DIRECTIONS FOR THIS TASK —
A single stretch of the material below is to be transcribed exactly, starting at the line with "white brick B6:D6" and ending after the line with "none -> yellow round brick G5:H6 level 1".

RECORDS FOR PROCESSING —
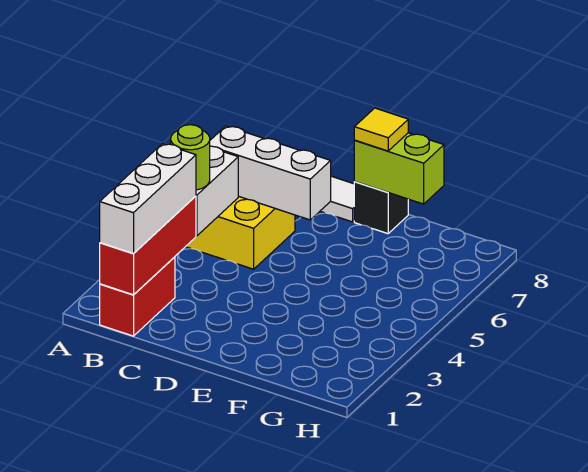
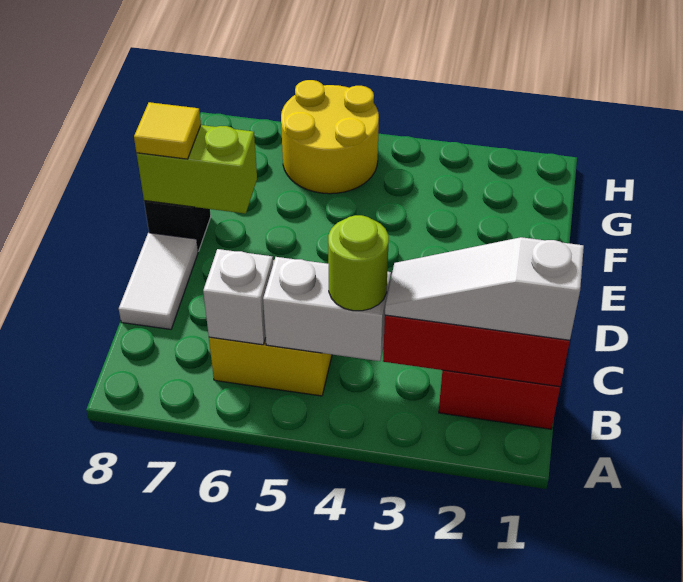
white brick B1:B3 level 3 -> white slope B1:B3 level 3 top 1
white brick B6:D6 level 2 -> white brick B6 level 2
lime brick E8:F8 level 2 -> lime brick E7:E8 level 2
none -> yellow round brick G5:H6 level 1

--

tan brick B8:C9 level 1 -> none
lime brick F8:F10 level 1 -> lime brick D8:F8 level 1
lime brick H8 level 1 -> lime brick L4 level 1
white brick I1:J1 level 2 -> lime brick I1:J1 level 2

RESULT OF THE TASK —
white brick B6:D6 level 2 -> white brick B6 level 2
lime brick E8:F8 level 2 -> lime brick E7:E8 level 2
none -> yellow round brick G5:H6 level 1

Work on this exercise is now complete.